*How to complete this task*: The entries below should be given again exactly, minus their pictures.

*Working data*:
■ ■ ■ ■ ■ ■ ■
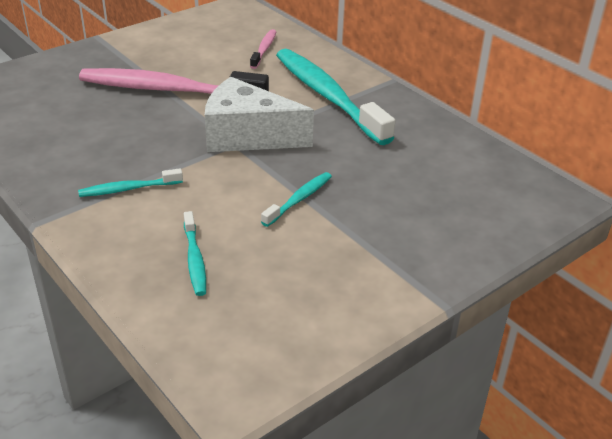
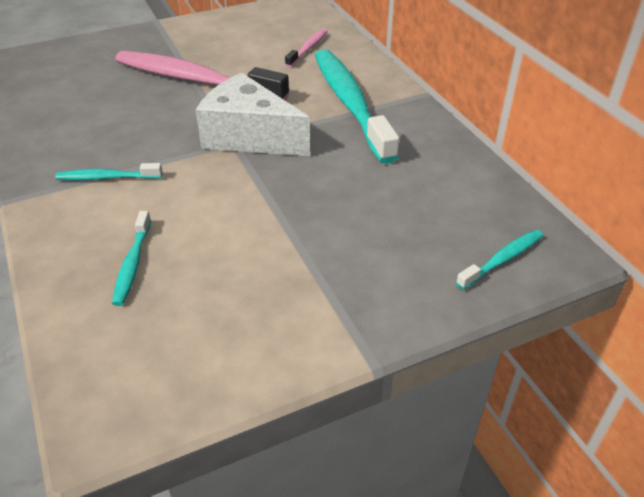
camera: 15 degrees right, 5 degrees up
(299, 199) = (269, 212): turquoise toothbrush -> turquoise toothbrush (502, 259)

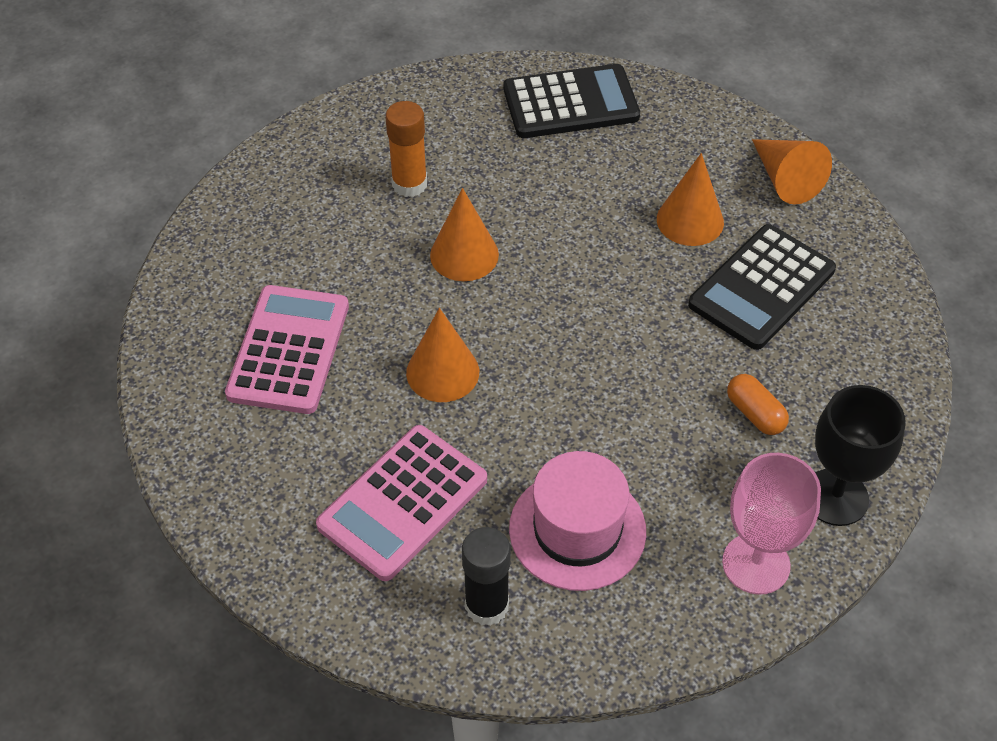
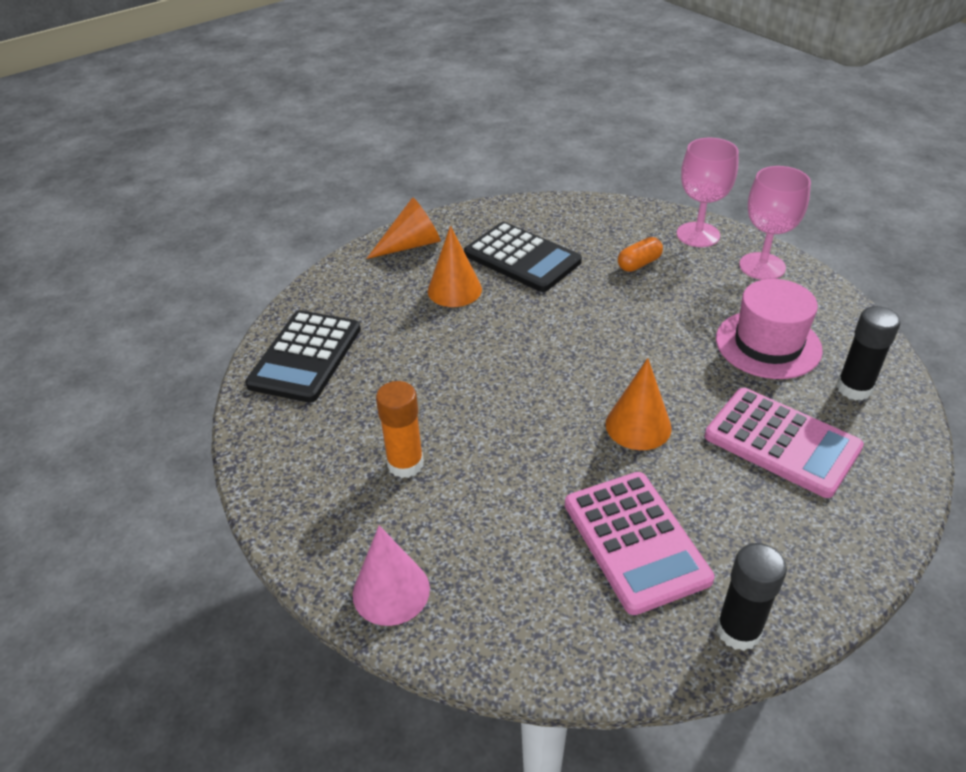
camera: 90 degrees left, 10 degrees down
(178, 412) = (738, 630): none -> black glue stick
(267, 179) = (391, 591): none -> pink cone
(289, 350) = (635, 541): pink calculator -> pink calculator turned 120 degrees counterclockwise
(464, 255) = (499, 419): orange cone -> none
(570, 103) = (305, 357): black calculator -> black calculator turned 150 degrees counterclockwise
(835, 497) = (698, 235): black goblet -> pink goblet

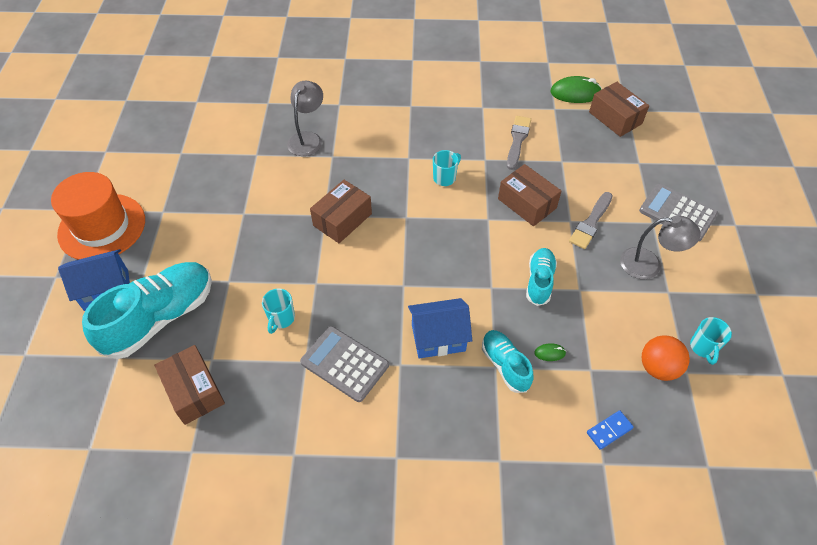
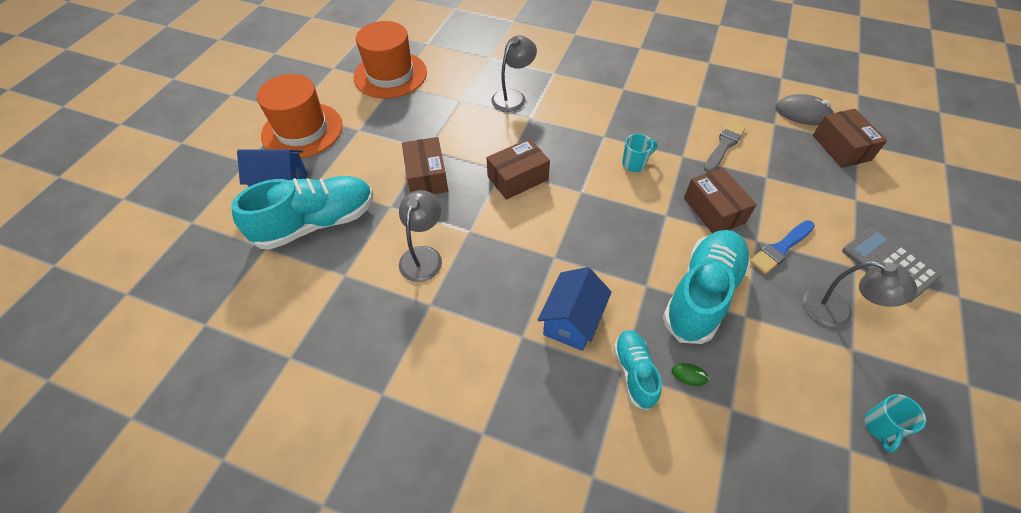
camera: 20 degrees right, 0 degrees up
(172, 144) = (390, 75): none -> orange hat
(194, 391) = (316, 300): brown box -> brown box (426, 176)
(281, 319) = (423, 256): turquoise mug -> grey lamp
(344, 364) = (467, 318): grey calculator -> none
(438, 338) = (572, 321): blue house -> blue house turned 75 degrees counterclockwise
(539, 281) = (702, 294): turquoise shoe -> turquoise shoe, size x1.85
(575, 93) = (803, 113): green mouse -> grey mouse
(591, 223) = (780, 248): grey brush -> blue brush
(609, 430) = (733, 487): blue domino -> none
(658, 368) = (815, 433): orange ball -> none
■ ■ ■ ■ ■ ■ ■
*Written reply*:
camera: 15 degrees right, 5 degrees up
(299, 199) = (269, 212): turquoise toothbrush -> turquoise toothbrush (502, 259)

camera: 90 degrees left, 10 degrees down
(178, 412) = (738, 630): none -> black glue stick
(267, 179) = (391, 591): none -> pink cone
(289, 350) = (635, 541): pink calculator -> pink calculator turned 120 degrees counterclockwise
(464, 255) = (499, 419): orange cone -> none
(570, 103) = (305, 357): black calculator -> black calculator turned 150 degrees counterclockwise
(835, 497) = (698, 235): black goblet -> pink goblet

camera: 20 degrees right, 0 degrees up
(172, 144) = (390, 75): none -> orange hat
(194, 391) = (316, 300): brown box -> brown box (426, 176)
(281, 319) = (423, 256): turquoise mug -> grey lamp
(344, 364) = (467, 318): grey calculator -> none
(438, 338) = (572, 321): blue house -> blue house turned 75 degrees counterclockwise
(539, 281) = (702, 294): turquoise shoe -> turquoise shoe, size x1.85
(575, 93) = (803, 113): green mouse -> grey mouse
(591, 223) = (780, 248): grey brush -> blue brush
(609, 430) = (733, 487): blue domino -> none
(658, 368) = (815, 433): orange ball -> none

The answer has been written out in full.